==== DATA FOR THIS TASK

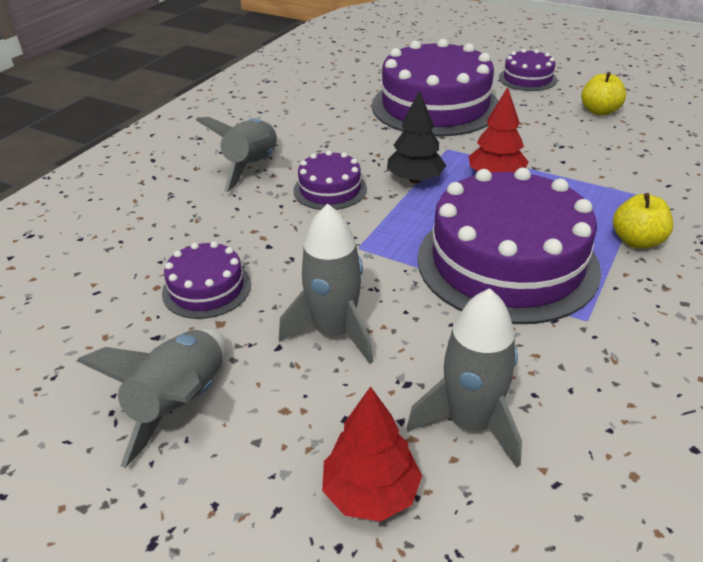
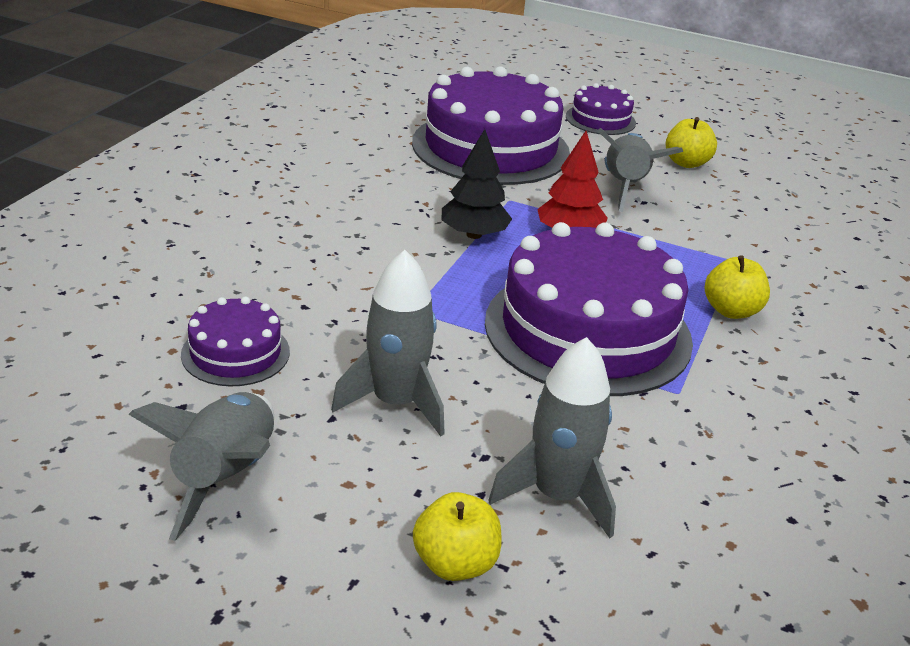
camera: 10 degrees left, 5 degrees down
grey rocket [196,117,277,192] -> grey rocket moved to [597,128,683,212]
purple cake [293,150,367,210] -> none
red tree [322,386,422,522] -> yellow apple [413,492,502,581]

========
==== DATA FOR THIS TASK

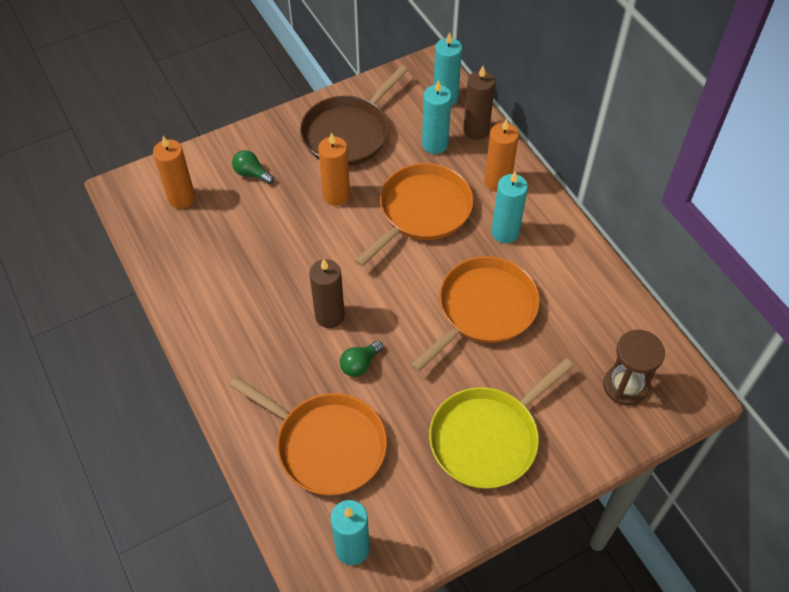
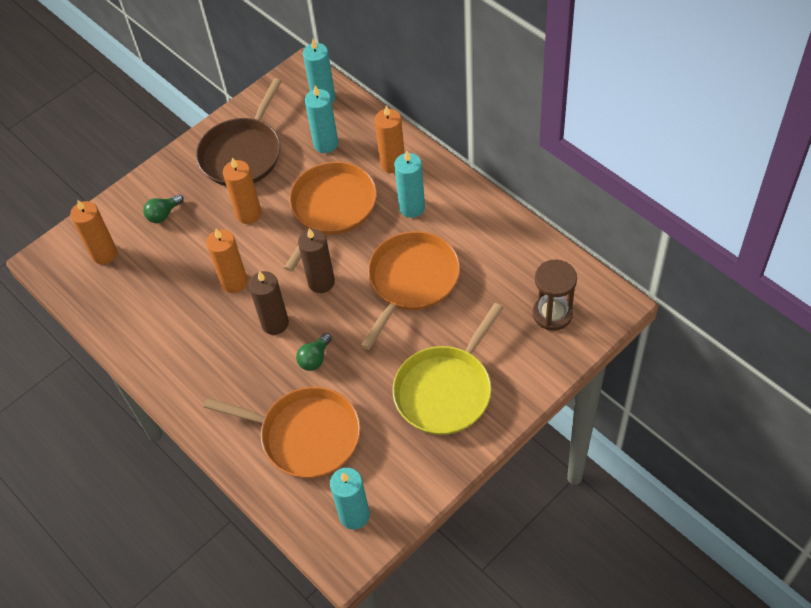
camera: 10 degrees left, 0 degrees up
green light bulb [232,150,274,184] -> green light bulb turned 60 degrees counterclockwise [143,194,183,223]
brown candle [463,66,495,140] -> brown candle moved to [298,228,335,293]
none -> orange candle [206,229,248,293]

========

**ACTION ITEM**
All lines above containing the string "none" are to be collected.

**TASK ANSWER**
purple cake [293,150,367,210] -> none
none -> orange candle [206,229,248,293]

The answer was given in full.